WORK ORDER:
In the entries that follow, find the word "left" and report each line it is on.

Records drawn from a dataset:
————

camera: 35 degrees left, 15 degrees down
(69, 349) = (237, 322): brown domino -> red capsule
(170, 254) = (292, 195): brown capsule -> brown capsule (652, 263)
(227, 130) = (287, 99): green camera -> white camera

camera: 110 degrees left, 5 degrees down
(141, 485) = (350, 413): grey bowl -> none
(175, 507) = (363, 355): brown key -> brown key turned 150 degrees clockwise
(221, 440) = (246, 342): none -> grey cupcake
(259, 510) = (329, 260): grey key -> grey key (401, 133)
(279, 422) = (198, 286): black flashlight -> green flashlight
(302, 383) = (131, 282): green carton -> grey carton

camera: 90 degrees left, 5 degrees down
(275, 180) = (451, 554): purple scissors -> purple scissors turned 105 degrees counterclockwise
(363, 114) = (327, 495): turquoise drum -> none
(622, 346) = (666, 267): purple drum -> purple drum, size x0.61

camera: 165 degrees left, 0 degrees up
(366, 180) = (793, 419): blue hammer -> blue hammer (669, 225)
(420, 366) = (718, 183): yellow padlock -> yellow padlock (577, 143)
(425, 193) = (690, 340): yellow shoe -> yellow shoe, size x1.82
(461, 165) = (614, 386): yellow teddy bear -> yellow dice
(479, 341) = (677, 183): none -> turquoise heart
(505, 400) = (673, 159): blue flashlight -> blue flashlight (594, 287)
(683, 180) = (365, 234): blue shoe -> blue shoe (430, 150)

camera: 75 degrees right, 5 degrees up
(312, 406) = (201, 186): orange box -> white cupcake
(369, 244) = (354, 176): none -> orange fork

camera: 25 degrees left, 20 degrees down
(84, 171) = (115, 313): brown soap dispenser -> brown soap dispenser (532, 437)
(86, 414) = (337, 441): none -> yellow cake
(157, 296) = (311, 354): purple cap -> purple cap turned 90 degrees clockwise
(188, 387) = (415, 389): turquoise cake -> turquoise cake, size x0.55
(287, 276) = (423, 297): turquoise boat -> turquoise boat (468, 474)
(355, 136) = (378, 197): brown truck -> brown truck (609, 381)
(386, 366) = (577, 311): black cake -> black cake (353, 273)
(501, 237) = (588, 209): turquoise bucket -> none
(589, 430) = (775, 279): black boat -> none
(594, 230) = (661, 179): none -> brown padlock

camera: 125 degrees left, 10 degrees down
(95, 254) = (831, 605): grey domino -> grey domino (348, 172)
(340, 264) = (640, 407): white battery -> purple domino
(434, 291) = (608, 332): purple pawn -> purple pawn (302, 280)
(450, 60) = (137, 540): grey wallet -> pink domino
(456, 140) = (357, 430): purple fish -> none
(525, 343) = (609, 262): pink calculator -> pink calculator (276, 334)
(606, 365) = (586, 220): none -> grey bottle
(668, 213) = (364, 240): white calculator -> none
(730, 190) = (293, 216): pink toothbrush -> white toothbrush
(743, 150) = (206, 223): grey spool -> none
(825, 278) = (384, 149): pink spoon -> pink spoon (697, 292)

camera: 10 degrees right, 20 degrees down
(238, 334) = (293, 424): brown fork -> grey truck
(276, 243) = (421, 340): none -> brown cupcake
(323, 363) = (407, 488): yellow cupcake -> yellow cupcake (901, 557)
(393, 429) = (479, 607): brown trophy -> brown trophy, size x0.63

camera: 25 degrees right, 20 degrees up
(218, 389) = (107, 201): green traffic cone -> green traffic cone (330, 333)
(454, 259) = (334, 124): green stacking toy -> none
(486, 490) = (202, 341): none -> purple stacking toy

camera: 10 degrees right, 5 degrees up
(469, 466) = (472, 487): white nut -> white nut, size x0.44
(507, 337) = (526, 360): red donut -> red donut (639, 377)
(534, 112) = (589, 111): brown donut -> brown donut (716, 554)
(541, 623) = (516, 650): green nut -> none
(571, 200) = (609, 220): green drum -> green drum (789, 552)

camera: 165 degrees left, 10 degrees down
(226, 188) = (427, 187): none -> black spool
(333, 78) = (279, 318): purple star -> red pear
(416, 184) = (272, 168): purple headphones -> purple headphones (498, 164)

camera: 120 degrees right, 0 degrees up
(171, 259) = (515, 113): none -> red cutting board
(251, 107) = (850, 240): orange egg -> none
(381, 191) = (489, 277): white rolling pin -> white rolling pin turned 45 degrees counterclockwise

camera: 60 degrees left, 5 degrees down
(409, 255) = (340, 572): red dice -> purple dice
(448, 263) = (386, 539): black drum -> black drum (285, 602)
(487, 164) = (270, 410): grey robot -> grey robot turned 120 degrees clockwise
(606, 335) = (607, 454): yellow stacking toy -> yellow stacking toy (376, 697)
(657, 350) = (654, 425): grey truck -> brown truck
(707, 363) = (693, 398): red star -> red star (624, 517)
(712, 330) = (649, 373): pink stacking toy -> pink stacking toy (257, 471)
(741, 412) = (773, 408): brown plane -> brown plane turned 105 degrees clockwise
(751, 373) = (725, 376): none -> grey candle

————

FINISHED EXERCISE:
camera: 35 degrees left, 15 degrees down
camera: 110 degrees left, 5 degrees down
camera: 90 degrees left, 5 degrees down
camera: 165 degrees left, 0 degrees up
camera: 25 degrees left, 20 degrees down
camera: 125 degrees left, 10 degrees down
camera: 165 degrees left, 10 degrees down
camera: 60 degrees left, 5 degrees down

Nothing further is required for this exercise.